*Given material*:

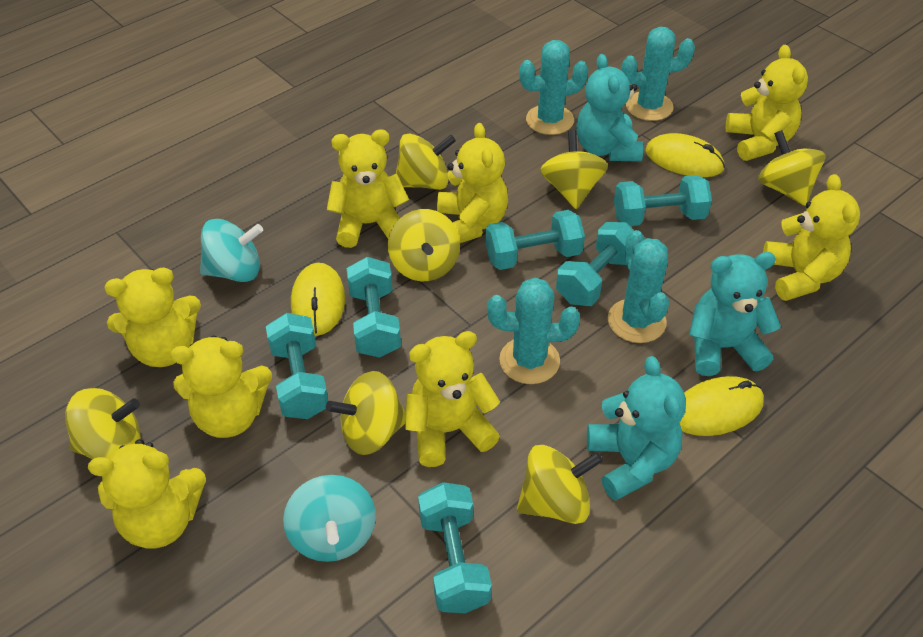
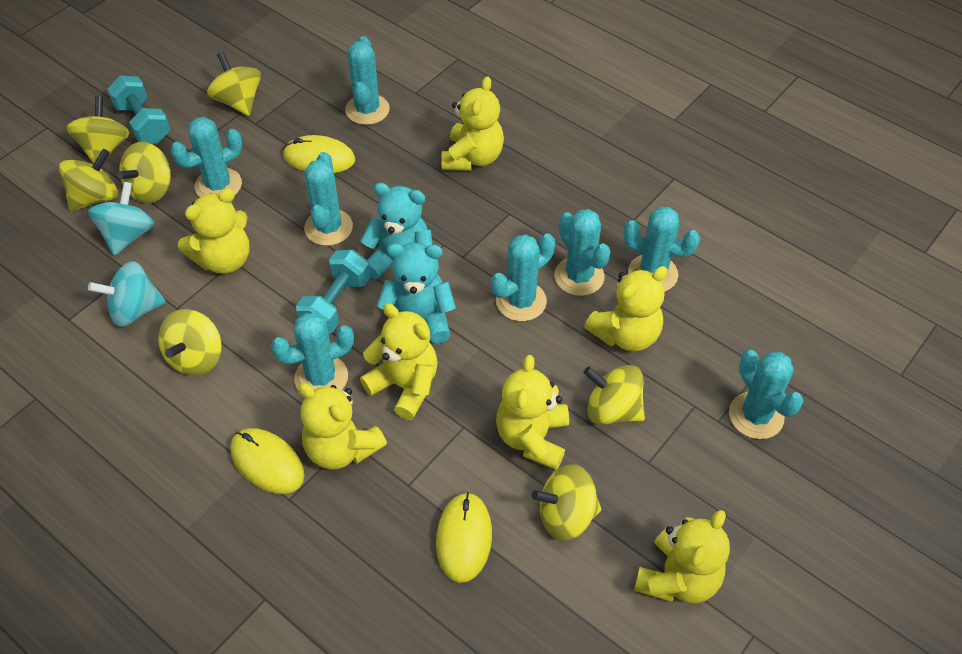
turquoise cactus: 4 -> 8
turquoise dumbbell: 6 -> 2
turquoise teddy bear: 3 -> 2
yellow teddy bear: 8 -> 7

*Task directions*: Starting from the line with "turquoise dumbbell: 6 -> 2" and ending with the final line of the data, quote every line exactly, both ends included.

*Answer space*:
turquoise dumbbell: 6 -> 2
turquoise teddy bear: 3 -> 2
yellow teddy bear: 8 -> 7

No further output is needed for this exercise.